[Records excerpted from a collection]
***
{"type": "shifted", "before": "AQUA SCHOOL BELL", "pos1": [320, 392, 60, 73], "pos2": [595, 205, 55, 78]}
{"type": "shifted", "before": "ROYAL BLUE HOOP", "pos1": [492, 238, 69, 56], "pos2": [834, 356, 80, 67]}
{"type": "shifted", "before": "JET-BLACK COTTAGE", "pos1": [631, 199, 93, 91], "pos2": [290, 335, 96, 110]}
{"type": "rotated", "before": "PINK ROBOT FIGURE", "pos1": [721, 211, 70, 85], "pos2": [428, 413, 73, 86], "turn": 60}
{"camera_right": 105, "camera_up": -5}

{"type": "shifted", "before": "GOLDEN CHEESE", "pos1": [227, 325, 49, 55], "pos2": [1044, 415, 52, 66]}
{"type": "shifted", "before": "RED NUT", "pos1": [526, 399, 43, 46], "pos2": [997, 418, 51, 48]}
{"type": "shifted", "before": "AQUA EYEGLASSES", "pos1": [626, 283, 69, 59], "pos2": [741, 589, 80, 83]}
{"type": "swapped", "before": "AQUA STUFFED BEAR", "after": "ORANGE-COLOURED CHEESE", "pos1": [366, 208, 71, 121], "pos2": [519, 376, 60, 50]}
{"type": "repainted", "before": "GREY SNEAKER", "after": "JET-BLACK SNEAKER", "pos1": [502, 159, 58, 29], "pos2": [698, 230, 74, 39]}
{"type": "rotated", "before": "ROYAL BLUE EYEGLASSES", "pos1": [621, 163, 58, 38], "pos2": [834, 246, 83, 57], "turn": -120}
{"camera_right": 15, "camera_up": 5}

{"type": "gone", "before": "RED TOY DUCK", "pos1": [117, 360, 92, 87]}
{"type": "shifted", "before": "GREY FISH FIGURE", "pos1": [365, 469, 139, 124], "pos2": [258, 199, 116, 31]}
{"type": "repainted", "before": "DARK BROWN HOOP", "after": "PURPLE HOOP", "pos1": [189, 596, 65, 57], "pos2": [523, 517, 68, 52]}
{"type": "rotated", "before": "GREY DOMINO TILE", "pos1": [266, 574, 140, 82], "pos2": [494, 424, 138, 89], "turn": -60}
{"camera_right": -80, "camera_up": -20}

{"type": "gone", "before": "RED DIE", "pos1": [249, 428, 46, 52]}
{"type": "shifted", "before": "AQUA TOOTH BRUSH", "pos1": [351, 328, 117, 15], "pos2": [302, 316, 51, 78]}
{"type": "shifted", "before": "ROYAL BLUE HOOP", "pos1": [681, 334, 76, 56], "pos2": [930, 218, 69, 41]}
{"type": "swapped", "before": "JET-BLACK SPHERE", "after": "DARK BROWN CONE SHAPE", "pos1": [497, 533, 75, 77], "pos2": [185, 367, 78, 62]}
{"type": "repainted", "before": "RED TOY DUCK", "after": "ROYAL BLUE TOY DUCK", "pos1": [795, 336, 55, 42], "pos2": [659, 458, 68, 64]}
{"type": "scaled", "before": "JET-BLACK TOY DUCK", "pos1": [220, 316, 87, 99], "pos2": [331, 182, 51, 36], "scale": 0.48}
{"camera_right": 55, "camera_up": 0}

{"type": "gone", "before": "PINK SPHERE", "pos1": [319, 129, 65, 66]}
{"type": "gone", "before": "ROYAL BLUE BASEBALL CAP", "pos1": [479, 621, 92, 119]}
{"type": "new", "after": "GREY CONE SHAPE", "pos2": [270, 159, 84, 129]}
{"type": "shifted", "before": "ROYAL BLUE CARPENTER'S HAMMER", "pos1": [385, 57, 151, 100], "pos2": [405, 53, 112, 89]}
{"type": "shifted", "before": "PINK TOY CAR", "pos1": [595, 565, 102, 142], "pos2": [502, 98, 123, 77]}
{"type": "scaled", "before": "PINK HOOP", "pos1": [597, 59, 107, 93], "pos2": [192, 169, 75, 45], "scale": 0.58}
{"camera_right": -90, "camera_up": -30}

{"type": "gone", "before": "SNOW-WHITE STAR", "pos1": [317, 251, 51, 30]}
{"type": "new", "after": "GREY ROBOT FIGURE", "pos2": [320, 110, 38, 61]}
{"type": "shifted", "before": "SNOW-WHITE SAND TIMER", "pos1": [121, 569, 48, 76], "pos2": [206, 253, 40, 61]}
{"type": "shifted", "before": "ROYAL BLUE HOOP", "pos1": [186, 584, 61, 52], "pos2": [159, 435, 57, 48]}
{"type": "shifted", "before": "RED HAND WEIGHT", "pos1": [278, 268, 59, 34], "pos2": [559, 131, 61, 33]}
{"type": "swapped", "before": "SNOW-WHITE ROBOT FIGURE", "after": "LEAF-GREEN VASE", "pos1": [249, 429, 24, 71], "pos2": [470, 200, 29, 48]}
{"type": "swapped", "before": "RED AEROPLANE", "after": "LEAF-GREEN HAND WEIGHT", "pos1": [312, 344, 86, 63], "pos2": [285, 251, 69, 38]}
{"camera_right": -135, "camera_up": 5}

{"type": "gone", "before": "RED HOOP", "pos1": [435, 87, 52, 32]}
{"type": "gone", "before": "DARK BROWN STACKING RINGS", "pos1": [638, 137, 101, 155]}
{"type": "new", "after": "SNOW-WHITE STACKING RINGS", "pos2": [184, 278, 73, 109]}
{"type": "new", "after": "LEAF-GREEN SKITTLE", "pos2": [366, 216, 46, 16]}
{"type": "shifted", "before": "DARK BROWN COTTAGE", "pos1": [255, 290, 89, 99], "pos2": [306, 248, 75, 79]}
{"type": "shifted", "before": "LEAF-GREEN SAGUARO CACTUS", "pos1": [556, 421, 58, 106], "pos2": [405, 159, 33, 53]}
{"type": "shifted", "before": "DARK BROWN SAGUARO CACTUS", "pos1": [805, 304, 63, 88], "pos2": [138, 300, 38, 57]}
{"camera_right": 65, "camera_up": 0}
***
▶ _WHAT THE TASK ASKS_: Please output every line shown above exactly.

▶ _WRITTEN RESPONSE_:
{"type": "shifted", "before": "AQUA SCHOOL BELL", "pos1": [320, 392, 60, 73], "pos2": [595, 205, 55, 78]}
{"type": "shifted", "before": "ROYAL BLUE HOOP", "pos1": [492, 238, 69, 56], "pos2": [834, 356, 80, 67]}
{"type": "shifted", "before": "JET-BLACK COTTAGE", "pos1": [631, 199, 93, 91], "pos2": [290, 335, 96, 110]}
{"type": "rotated", "before": "PINK ROBOT FIGURE", "pos1": [721, 211, 70, 85], "pos2": [428, 413, 73, 86], "turn": 60}
{"camera_right": 105, "camera_up": -5}

{"type": "shifted", "before": "GOLDEN CHEESE", "pos1": [227, 325, 49, 55], "pos2": [1044, 415, 52, 66]}
{"type": "shifted", "before": "RED NUT", "pos1": [526, 399, 43, 46], "pos2": [997, 418, 51, 48]}
{"type": "shifted", "before": "AQUA EYEGLASSES", "pos1": [626, 283, 69, 59], "pos2": [741, 589, 80, 83]}
{"type": "swapped", "before": "AQUA STUFFED BEAR", "after": "ORANGE-COLOURED CHEESE", "pos1": [366, 208, 71, 121], "pos2": [519, 376, 60, 50]}
{"type": "repainted", "before": "GREY SNEAKER", "after": "JET-BLACK SNEAKER", "pos1": [502, 159, 58, 29], "pos2": [698, 230, 74, 39]}
{"type": "rotated", "before": "ROYAL BLUE EYEGLASSES", "pos1": [621, 163, 58, 38], "pos2": [834, 246, 83, 57], "turn": -120}
{"camera_right": 15, "camera_up": 5}

{"type": "gone", "before": "RED TOY DUCK", "pos1": [117, 360, 92, 87]}
{"type": "shifted", "before": "GREY FISH FIGURE", "pos1": [365, 469, 139, 124], "pos2": [258, 199, 116, 31]}
{"type": "repainted", "before": "DARK BROWN HOOP", "after": "PURPLE HOOP", "pos1": [189, 596, 65, 57], "pos2": [523, 517, 68, 52]}
{"type": "rotated", "before": "GREY DOMINO TILE", "pos1": [266, 574, 140, 82], "pos2": [494, 424, 138, 89], "turn": -60}
{"camera_right": -80, "camera_up": -20}

{"type": "gone", "before": "RED DIE", "pos1": [249, 428, 46, 52]}
{"type": "shifted", "before": "AQUA TOOTH BRUSH", "pos1": [351, 328, 117, 15], "pos2": [302, 316, 51, 78]}
{"type": "shifted", "before": "ROYAL BLUE HOOP", "pos1": [681, 334, 76, 56], "pos2": [930, 218, 69, 41]}
{"type": "swapped", "before": "JET-BLACK SPHERE", "after": "DARK BROWN CONE SHAPE", "pos1": [497, 533, 75, 77], "pos2": [185, 367, 78, 62]}
{"type": "repainted", "before": "RED TOY DUCK", "after": "ROYAL BLUE TOY DUCK", "pos1": [795, 336, 55, 42], "pos2": [659, 458, 68, 64]}
{"type": "scaled", "before": "JET-BLACK TOY DUCK", "pos1": [220, 316, 87, 99], "pos2": [331, 182, 51, 36], "scale": 0.48}
{"camera_right": 55, "camera_up": 0}

{"type": "gone", "before": "PINK SPHERE", "pos1": [319, 129, 65, 66]}
{"type": "gone", "before": "ROYAL BLUE BASEBALL CAP", "pos1": [479, 621, 92, 119]}
{"type": "new", "after": "GREY CONE SHAPE", "pos2": [270, 159, 84, 129]}
{"type": "shifted", "before": "ROYAL BLUE CARPENTER'S HAMMER", "pos1": [385, 57, 151, 100], "pos2": [405, 53, 112, 89]}
{"type": "shifted", "before": "PINK TOY CAR", "pos1": [595, 565, 102, 142], "pos2": [502, 98, 123, 77]}
{"type": "scaled", "before": "PINK HOOP", "pos1": [597, 59, 107, 93], "pos2": [192, 169, 75, 45], "scale": 0.58}
{"camera_right": -90, "camera_up": -30}

{"type": "gone", "before": "SNOW-WHITE STAR", "pos1": [317, 251, 51, 30]}
{"type": "new", "after": "GREY ROBOT FIGURE", "pos2": [320, 110, 38, 61]}
{"type": "shifted", "before": "SNOW-WHITE SAND TIMER", "pos1": [121, 569, 48, 76], "pos2": [206, 253, 40, 61]}
{"type": "shifted", "before": "ROYAL BLUE HOOP", "pos1": [186, 584, 61, 52], "pos2": [159, 435, 57, 48]}
{"type": "shifted", "before": "RED HAND WEIGHT", "pos1": [278, 268, 59, 34], "pos2": [559, 131, 61, 33]}
{"type": "swapped", "before": "SNOW-WHITE ROBOT FIGURE", "after": "LEAF-GREEN VASE", "pos1": [249, 429, 24, 71], "pos2": [470, 200, 29, 48]}
{"type": "swapped", "before": "RED AEROPLANE", "after": "LEAF-GREEN HAND WEIGHT", "pos1": [312, 344, 86, 63], "pos2": [285, 251, 69, 38]}
{"camera_right": -135, "camera_up": 5}

{"type": "gone", "before": "RED HOOP", "pos1": [435, 87, 52, 32]}
{"type": "gone", "before": "DARK BROWN STACKING RINGS", "pos1": [638, 137, 101, 155]}
{"type": "new", "after": "SNOW-WHITE STACKING RINGS", "pos2": [184, 278, 73, 109]}
{"type": "new", "after": "LEAF-GREEN SKITTLE", "pos2": [366, 216, 46, 16]}
{"type": "shifted", "before": "DARK BROWN COTTAGE", "pos1": [255, 290, 89, 99], "pos2": [306, 248, 75, 79]}
{"type": "shifted", "before": "LEAF-GREEN SAGUARO CACTUS", "pos1": [556, 421, 58, 106], "pos2": [405, 159, 33, 53]}
{"type": "shifted", "before": "DARK BROWN SAGUARO CACTUS", "pos1": [805, 304, 63, 88], "pos2": [138, 300, 38, 57]}
{"camera_right": 65, "camera_up": 0}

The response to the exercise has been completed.